++++ Material provided ++++
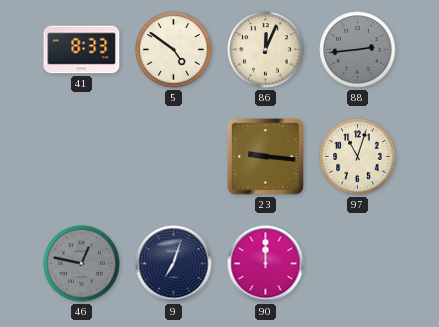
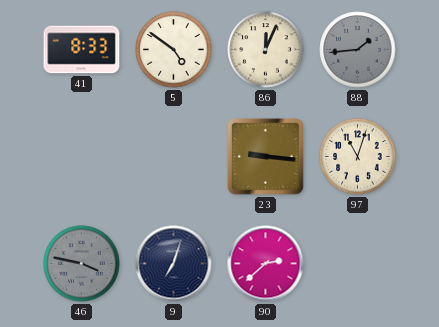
88: 2:44 -> 1:44
46: 12:47 -> 3:47
90: 12:00 -> 2:38
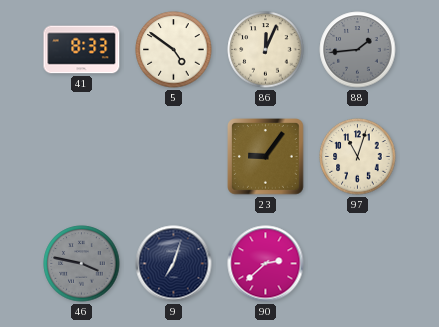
23: 9:16 -> 9:06
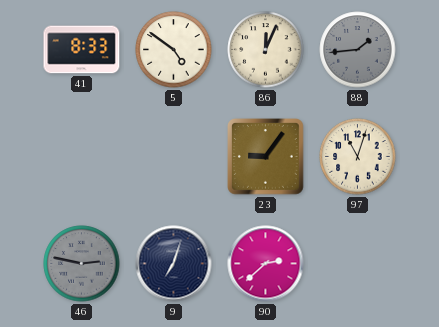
46: 3:47 -> 2:47
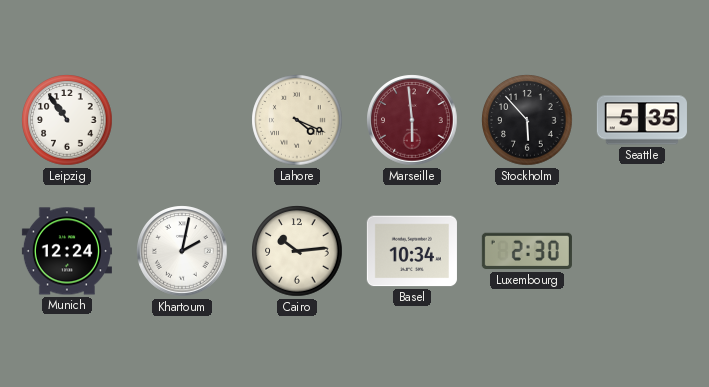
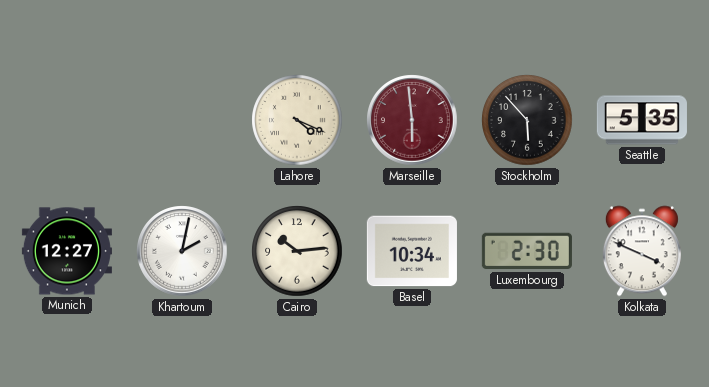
Leipzig: 10:54 -> none
Munich: 12:24 -> 12:27
Kolkata: none -> 3:49
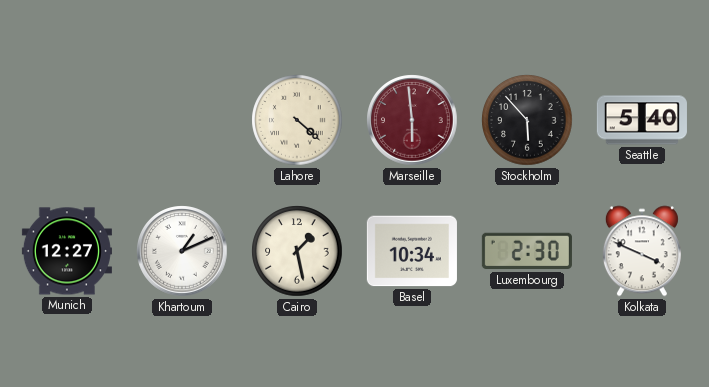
Lahore: 4:19 -> 4:22
Seattle: 5:35 -> 5:40
Khartoum: 2:02 -> 1:11
Cairo: 10:14 -> 1:28
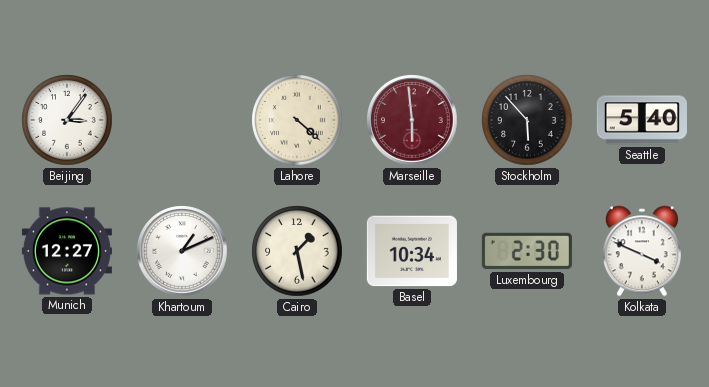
Beijing: none -> 3:06
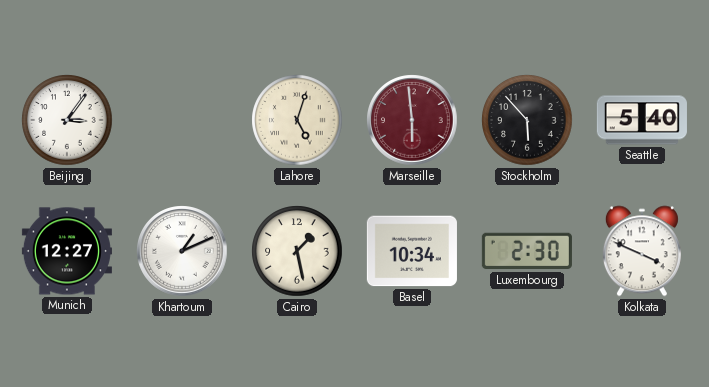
Lahore: 4:22 -> 5:03
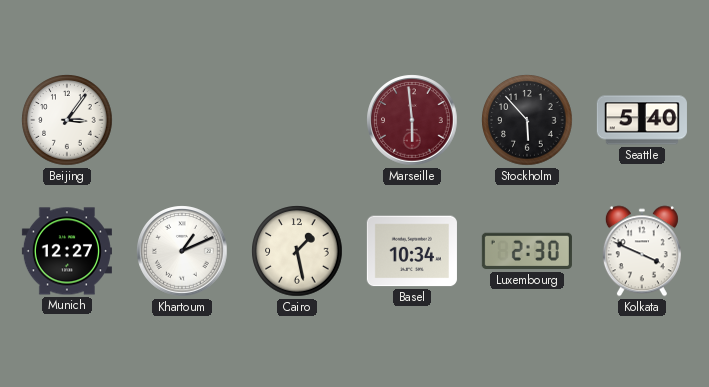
Lahore: 5:03 -> none
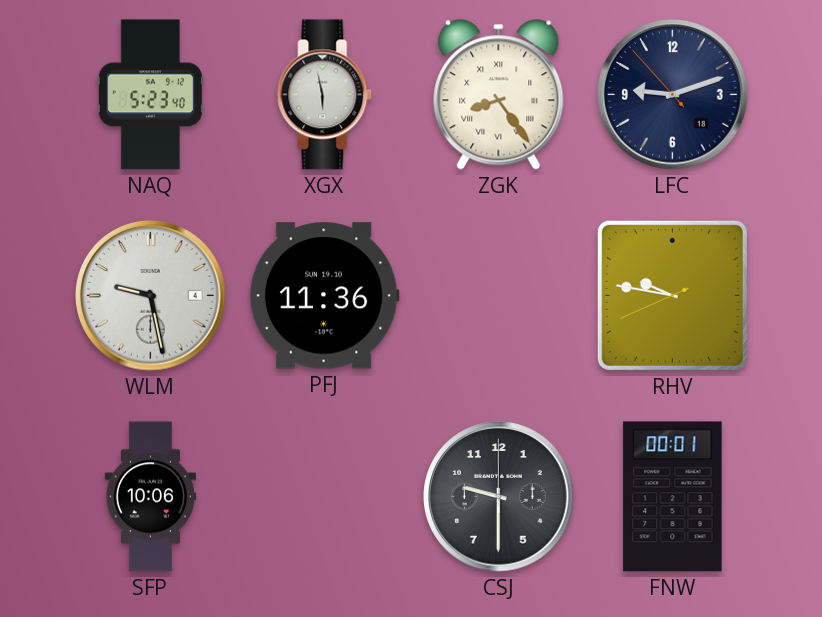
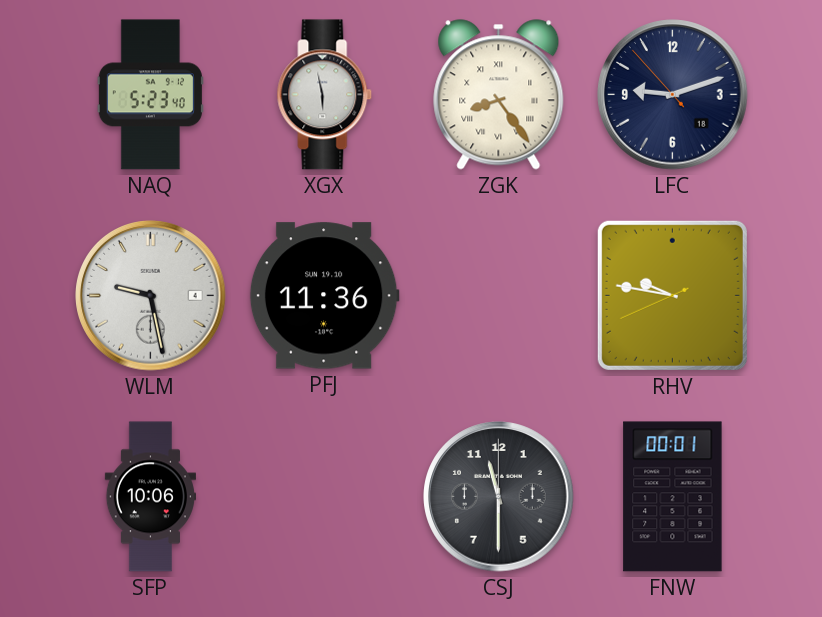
CSJ: 9:30 -> 11:30
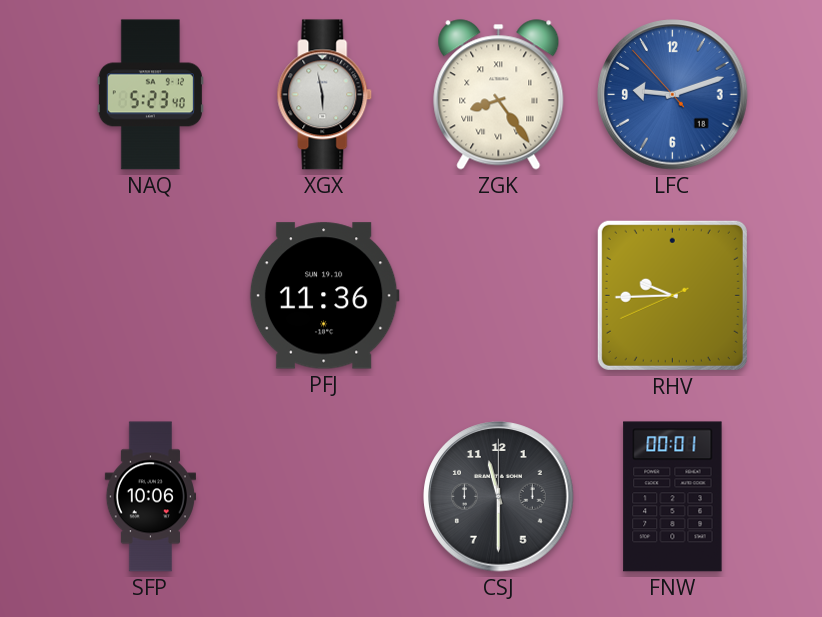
LFC dial: navy -> blue
WLM: 9:28 -> none
RHV: 9:46 -> 9:44
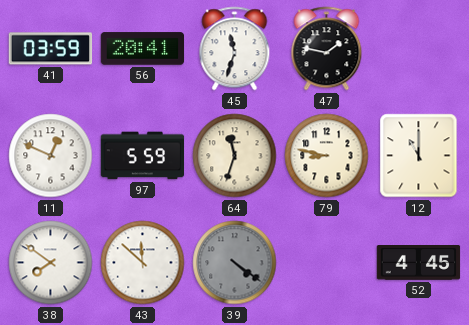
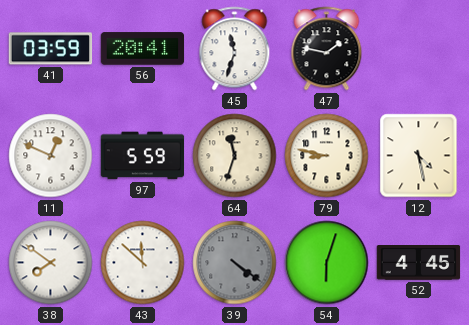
12: 11:00 -> 4:28
54: none -> 6:03
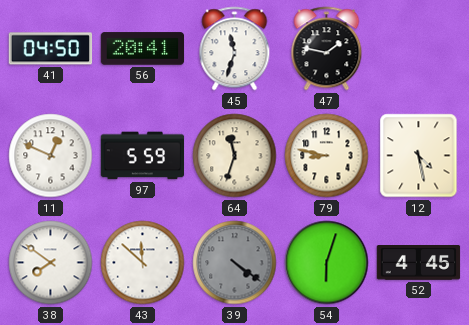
41: 03:59 -> 04:50
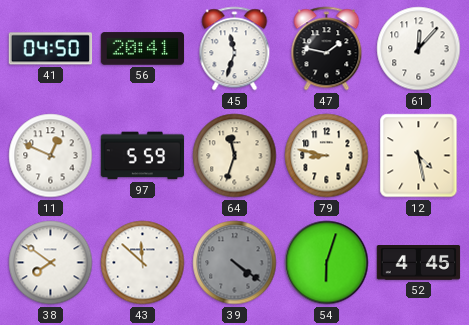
61: none -> 12:07
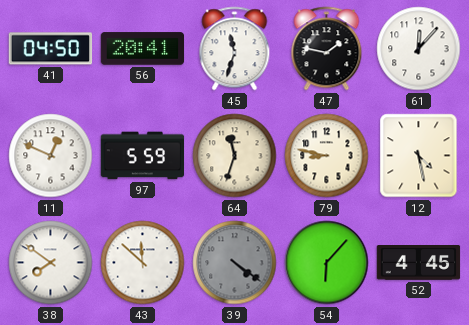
54: 6:03 -> 6:07
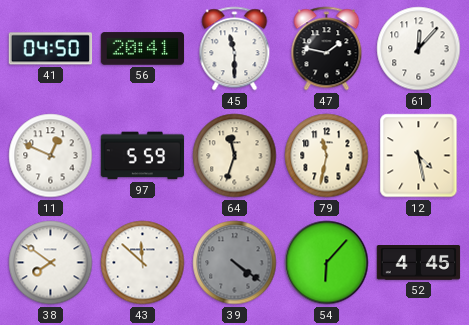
45: 11:33 -> 11:30
79: 8:47 -> 11:32
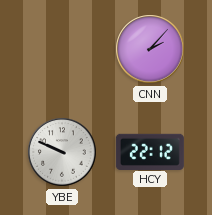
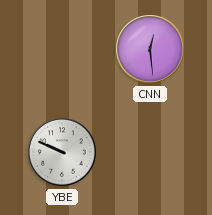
CNN: 2:07 -> 12:29
HCY: 22:12 -> none
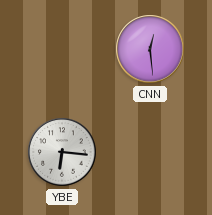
YBE: 9:49 -> 6:16
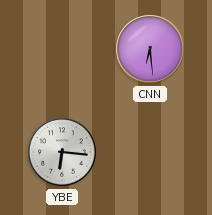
CNN: 12:29 -> 6:29
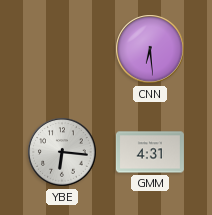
GMM: none -> 4:31
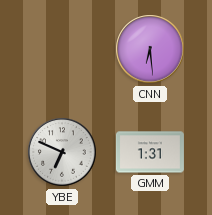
YBE: 6:16 -> 6:49
GMM: 4:31 -> 1:31
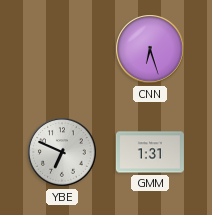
CNN: 6:29 -> 6:27
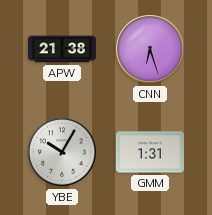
APW: none -> 21:38
YBE: 6:49 -> 10:05
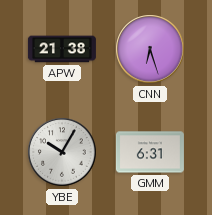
GMM: 1:31 -> 6:31
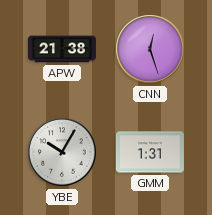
CNN: 6:27 -> 12:27
GMM: 6:31 -> 1:31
++++
**Stated task:** Copy out the lines of the material from the one containing "CSJ: 9:30 -> 11:30" through its final line, including both ends and leaving out the pictures.

**Problem solution:**
CSJ: 9:30 -> 11:30
LFC dial: navy -> blue
WLM: 9:28 -> none
RHV: 9:46 -> 9:44
12: 11:00 -> 4:28
54: none -> 6:03
41: 03:59 -> 04:50
61: none -> 12:07
54: 6:03 -> 6:07
45: 11:33 -> 11:30
79: 8:47 -> 11:32
CNN: 2:07 -> 12:29
HCY: 22:12 -> none
YBE: 9:49 -> 6:16
CNN: 12:29 -> 6:29
GMM: none -> 4:31
YBE: 6:16 -> 6:49
GMM: 4:31 -> 1:31
CNN: 6:29 -> 6:27
APW: none -> 21:38
YBE: 6:49 -> 10:05
GMM: 1:31 -> 6:31
CNN: 6:27 -> 12:27
GMM: 6:31 -> 1:31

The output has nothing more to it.